[Exercise data]
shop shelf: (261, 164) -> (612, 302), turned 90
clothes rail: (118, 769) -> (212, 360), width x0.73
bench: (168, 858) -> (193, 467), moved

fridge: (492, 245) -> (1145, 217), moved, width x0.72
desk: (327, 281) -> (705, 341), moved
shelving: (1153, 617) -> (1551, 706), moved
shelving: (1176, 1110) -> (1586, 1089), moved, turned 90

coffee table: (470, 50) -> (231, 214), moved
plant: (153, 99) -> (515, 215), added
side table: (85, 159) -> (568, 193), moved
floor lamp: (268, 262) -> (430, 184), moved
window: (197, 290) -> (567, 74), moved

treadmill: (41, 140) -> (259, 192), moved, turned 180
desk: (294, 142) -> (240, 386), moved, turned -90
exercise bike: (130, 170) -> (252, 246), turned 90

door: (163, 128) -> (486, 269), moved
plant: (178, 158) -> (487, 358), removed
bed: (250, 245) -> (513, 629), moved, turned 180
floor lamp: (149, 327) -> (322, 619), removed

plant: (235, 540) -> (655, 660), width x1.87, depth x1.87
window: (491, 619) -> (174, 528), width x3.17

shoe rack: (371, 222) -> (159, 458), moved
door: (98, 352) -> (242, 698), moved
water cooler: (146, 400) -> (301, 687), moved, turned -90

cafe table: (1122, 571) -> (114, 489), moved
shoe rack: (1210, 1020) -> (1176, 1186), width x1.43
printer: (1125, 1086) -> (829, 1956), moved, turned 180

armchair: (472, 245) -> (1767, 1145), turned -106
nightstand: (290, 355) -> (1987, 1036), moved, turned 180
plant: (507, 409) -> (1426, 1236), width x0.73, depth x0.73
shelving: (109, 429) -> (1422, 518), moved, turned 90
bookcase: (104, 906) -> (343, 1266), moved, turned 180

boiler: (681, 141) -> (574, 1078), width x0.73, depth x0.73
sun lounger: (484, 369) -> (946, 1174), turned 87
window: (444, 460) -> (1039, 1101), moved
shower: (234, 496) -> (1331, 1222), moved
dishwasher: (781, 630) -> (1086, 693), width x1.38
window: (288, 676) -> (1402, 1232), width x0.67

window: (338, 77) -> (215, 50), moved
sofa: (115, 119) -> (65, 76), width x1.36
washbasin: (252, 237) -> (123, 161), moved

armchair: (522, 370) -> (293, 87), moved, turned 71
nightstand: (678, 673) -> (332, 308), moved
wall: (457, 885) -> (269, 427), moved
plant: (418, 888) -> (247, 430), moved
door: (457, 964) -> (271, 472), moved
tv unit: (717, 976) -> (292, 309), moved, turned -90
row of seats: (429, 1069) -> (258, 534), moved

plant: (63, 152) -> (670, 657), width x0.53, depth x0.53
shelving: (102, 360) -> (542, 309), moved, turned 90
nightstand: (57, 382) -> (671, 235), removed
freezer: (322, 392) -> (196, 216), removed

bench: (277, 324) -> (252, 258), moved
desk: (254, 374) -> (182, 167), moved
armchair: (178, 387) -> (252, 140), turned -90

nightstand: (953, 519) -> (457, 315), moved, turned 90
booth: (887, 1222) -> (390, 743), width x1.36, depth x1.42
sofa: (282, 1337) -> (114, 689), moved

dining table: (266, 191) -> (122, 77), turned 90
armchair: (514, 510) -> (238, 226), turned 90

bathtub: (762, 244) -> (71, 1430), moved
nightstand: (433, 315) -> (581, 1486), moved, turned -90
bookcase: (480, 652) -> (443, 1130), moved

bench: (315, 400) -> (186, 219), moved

[Required work] Go through the entries and filter for lines holding the word "bookcase"; copy each match.

[Task output]
bookcase: (104, 906) -> (343, 1266), moved, turned 180
bookcase: (480, 652) -> (443, 1130), moved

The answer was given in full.